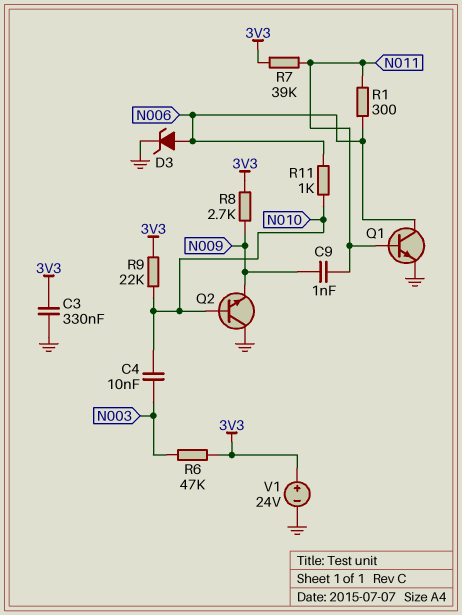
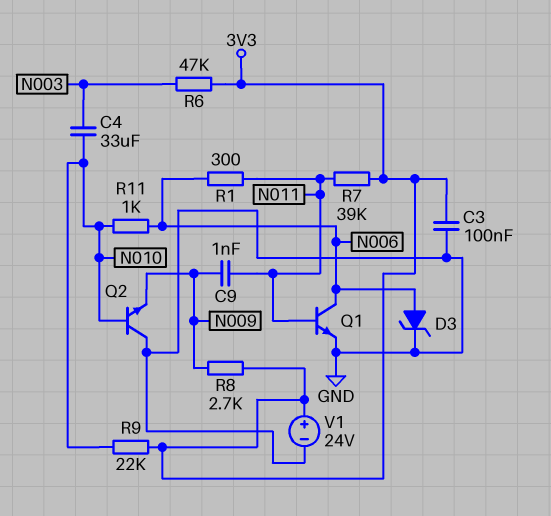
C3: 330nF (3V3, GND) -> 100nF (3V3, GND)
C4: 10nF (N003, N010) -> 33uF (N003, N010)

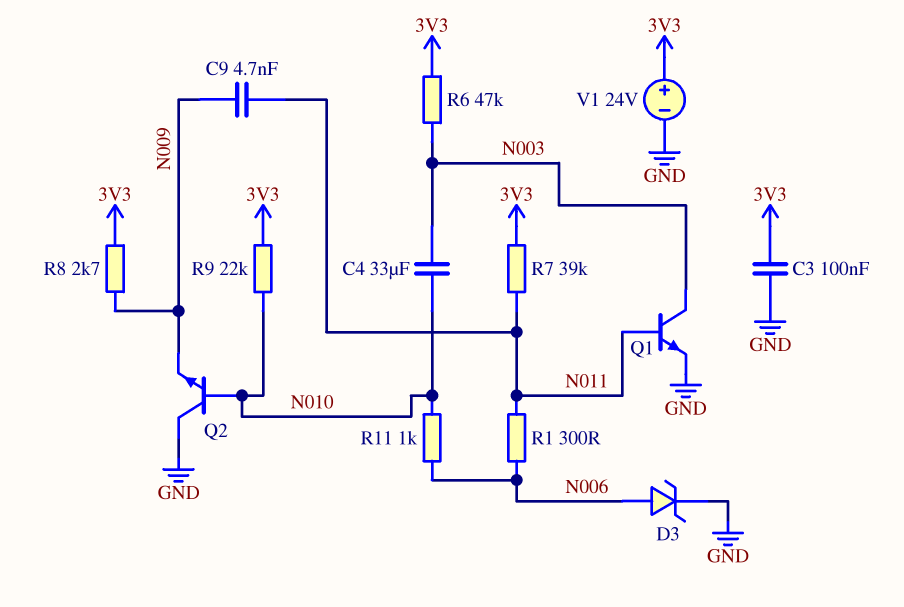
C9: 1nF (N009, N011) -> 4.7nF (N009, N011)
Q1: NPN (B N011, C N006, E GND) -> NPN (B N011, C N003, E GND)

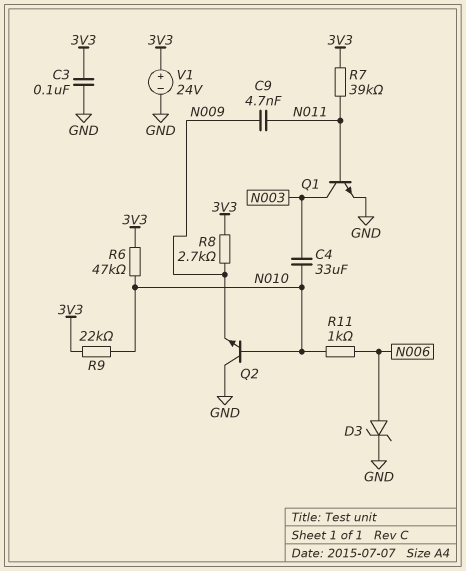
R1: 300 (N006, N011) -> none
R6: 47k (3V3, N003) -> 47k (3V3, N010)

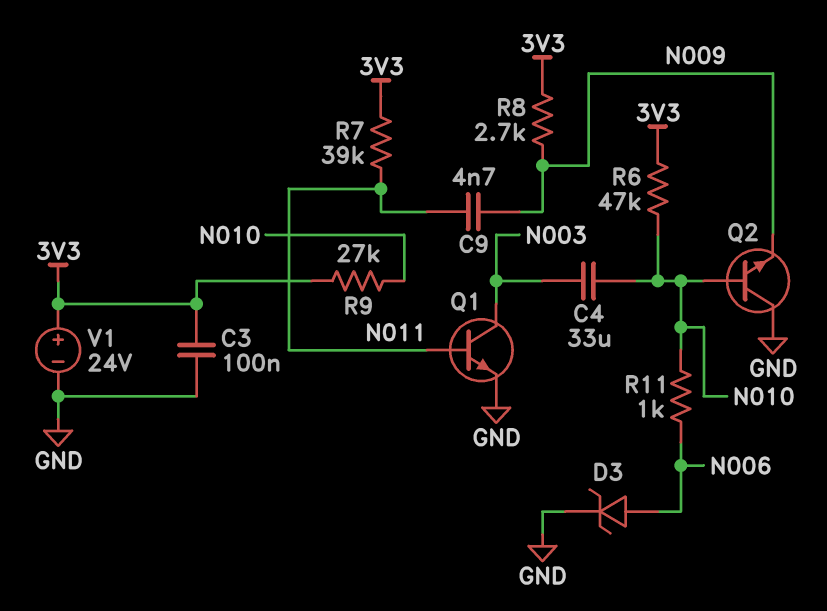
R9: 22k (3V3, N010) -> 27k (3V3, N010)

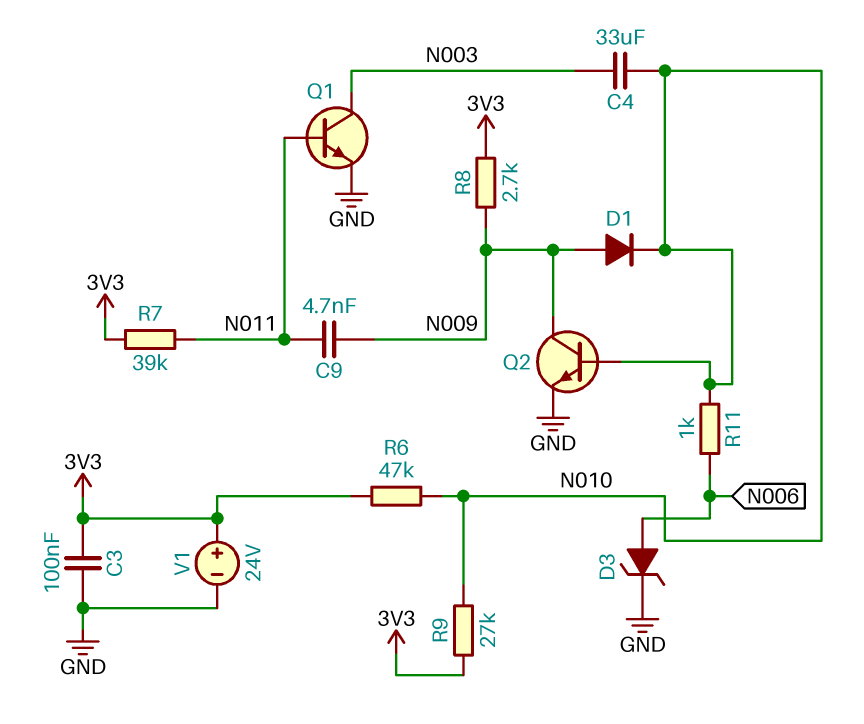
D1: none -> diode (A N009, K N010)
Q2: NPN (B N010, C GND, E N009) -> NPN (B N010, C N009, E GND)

......

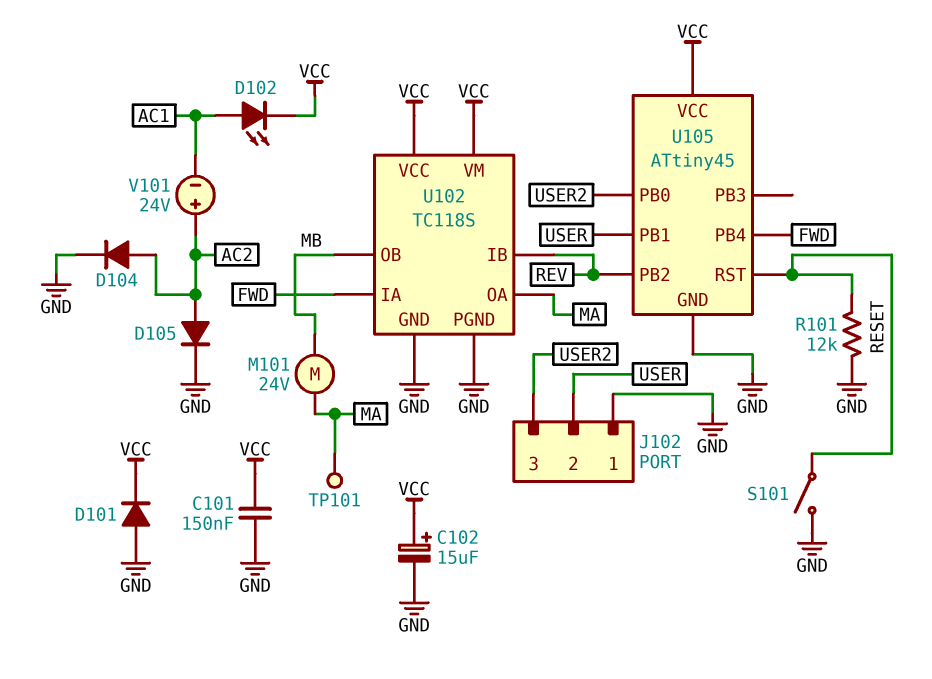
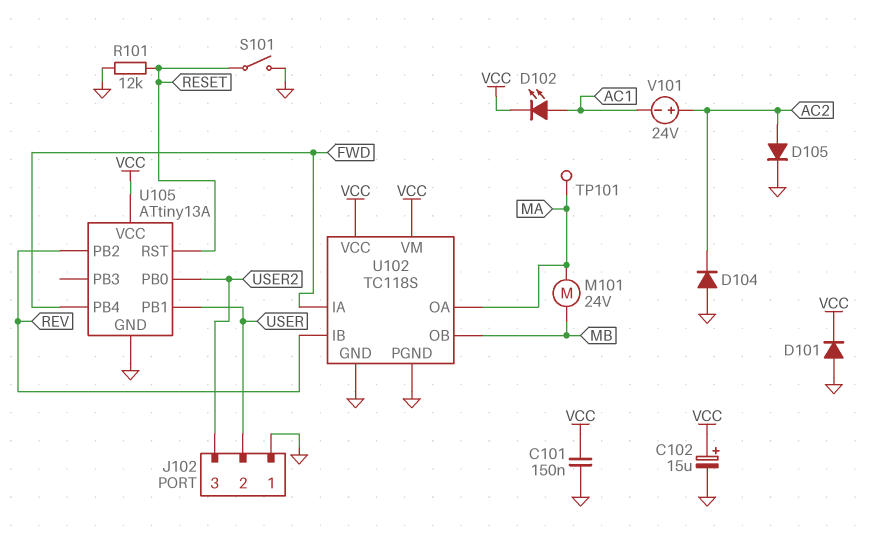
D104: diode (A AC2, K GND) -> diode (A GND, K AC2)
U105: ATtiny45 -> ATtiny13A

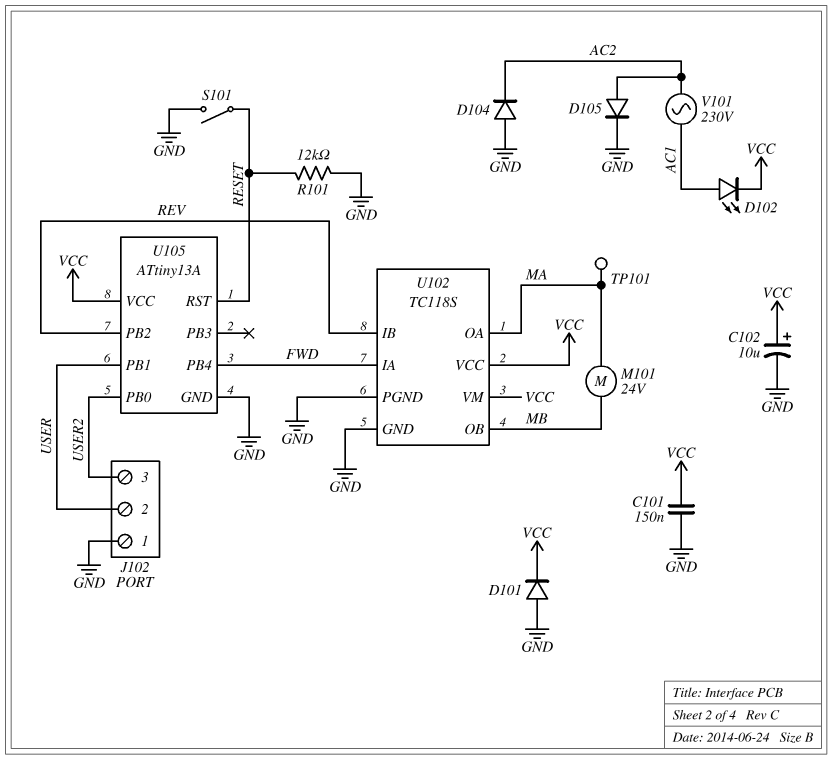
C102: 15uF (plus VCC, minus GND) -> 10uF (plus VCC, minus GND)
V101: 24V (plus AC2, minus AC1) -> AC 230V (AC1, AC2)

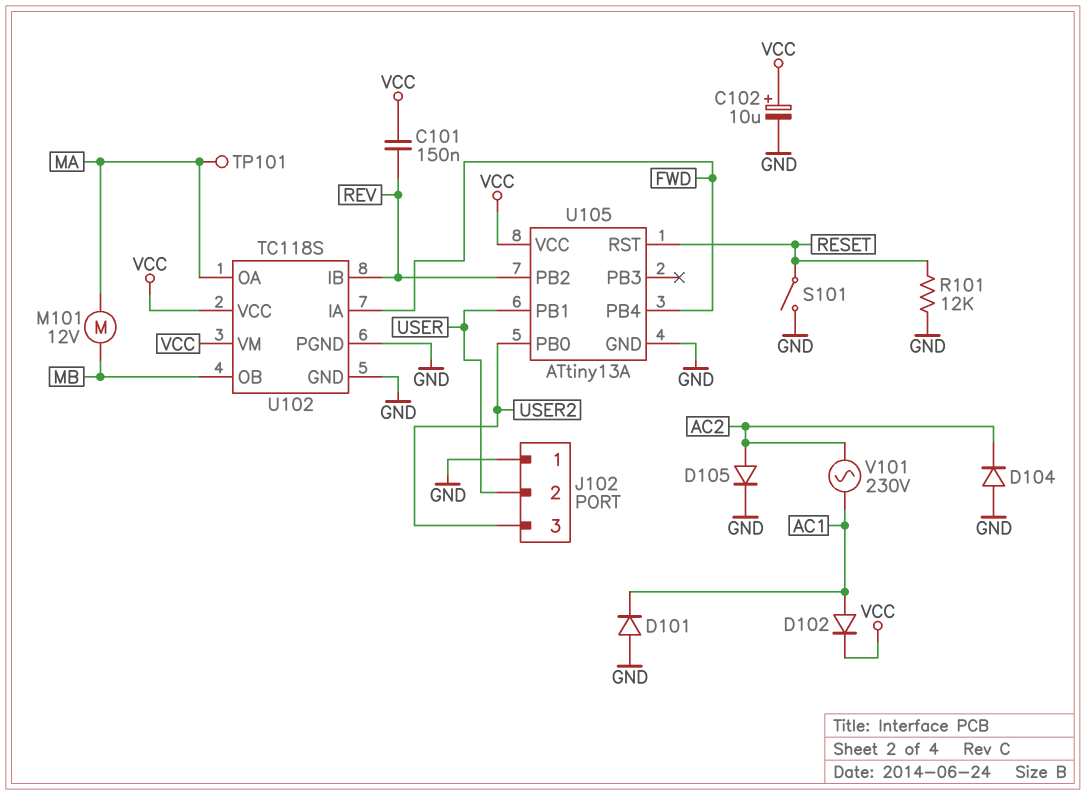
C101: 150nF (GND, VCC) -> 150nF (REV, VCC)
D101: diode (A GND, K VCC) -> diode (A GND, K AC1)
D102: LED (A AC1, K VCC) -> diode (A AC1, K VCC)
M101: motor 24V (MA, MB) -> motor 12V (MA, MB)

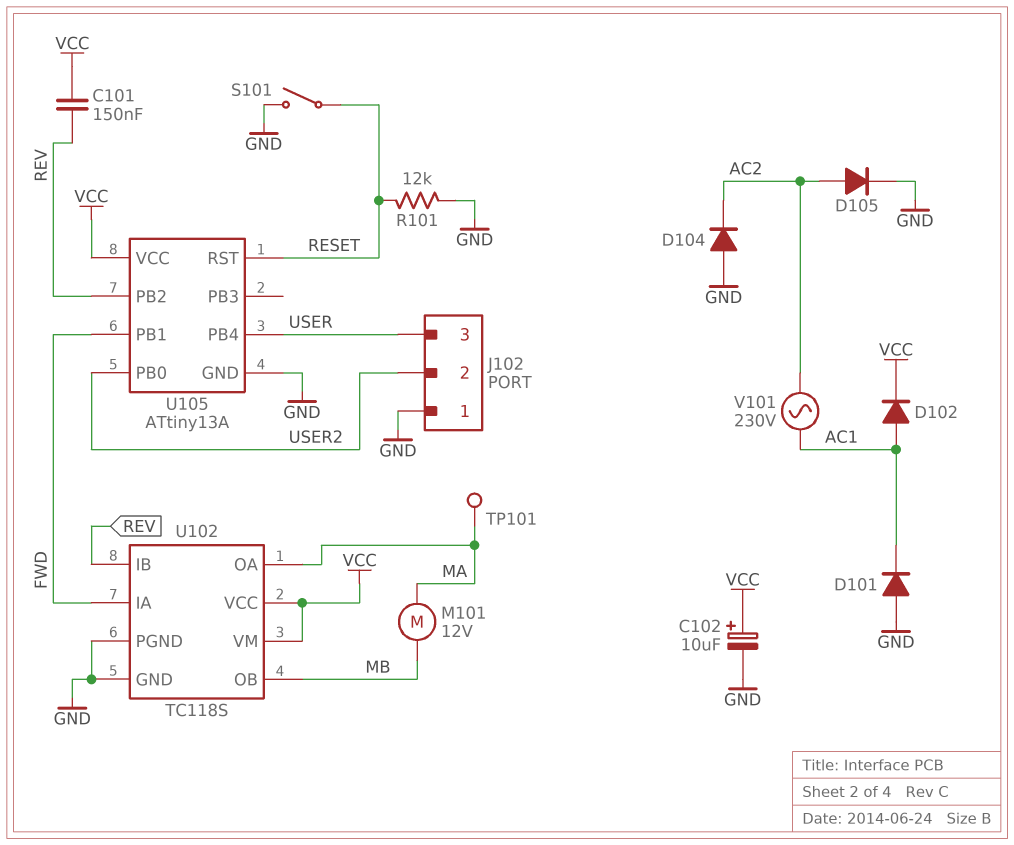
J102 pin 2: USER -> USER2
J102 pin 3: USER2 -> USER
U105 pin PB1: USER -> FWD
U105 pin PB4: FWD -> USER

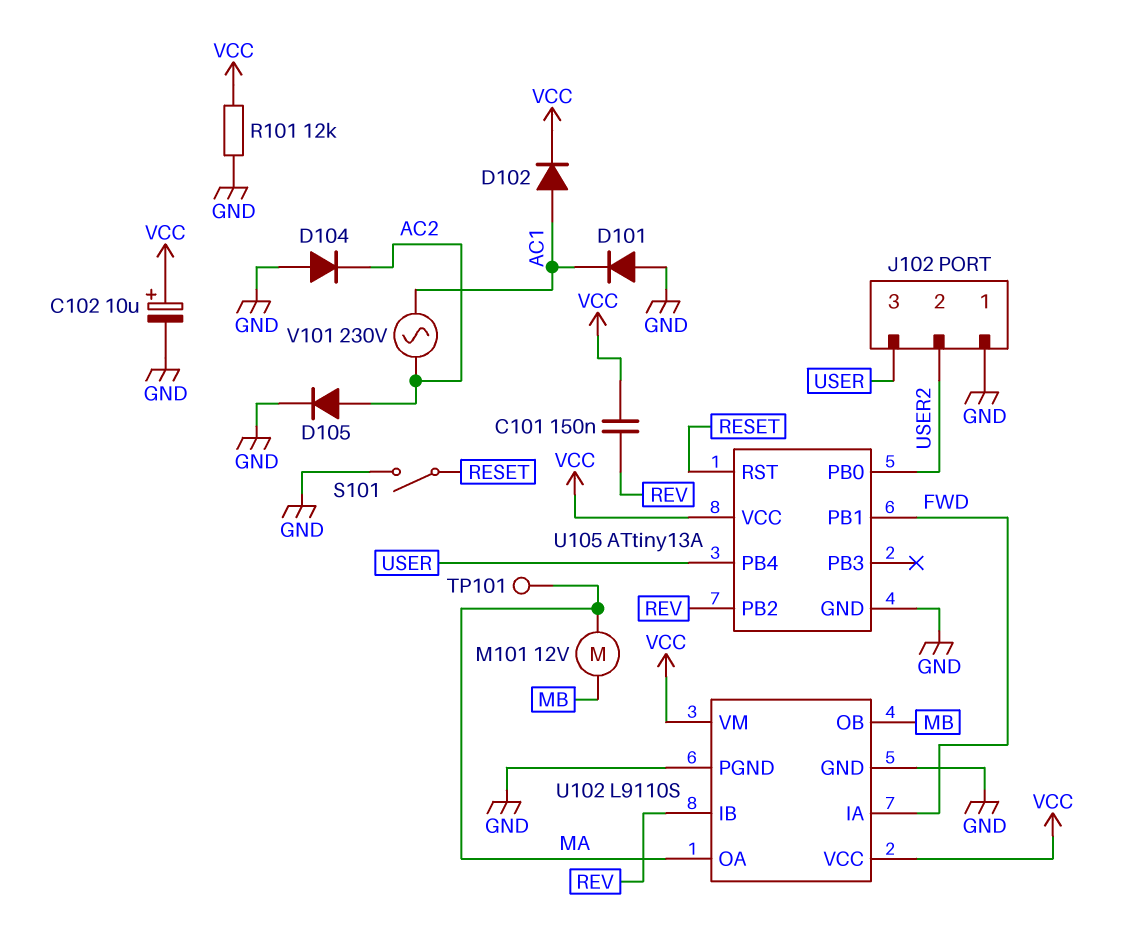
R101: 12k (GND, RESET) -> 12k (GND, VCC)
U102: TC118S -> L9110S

......

• ABOUT THIS TASK
Copy out, exactly and alone, the lines of the entries above between the ones holding "D1: none -> diode (A N009, K N010)" and "Q2: NPN (B N010, C", inclusive.

• EXPECTED ANSWER
D1: none -> diode (A N009, K N010)
Q2: NPN (B N010, C GND, E N009) -> NPN (B N010, C N009, E GND)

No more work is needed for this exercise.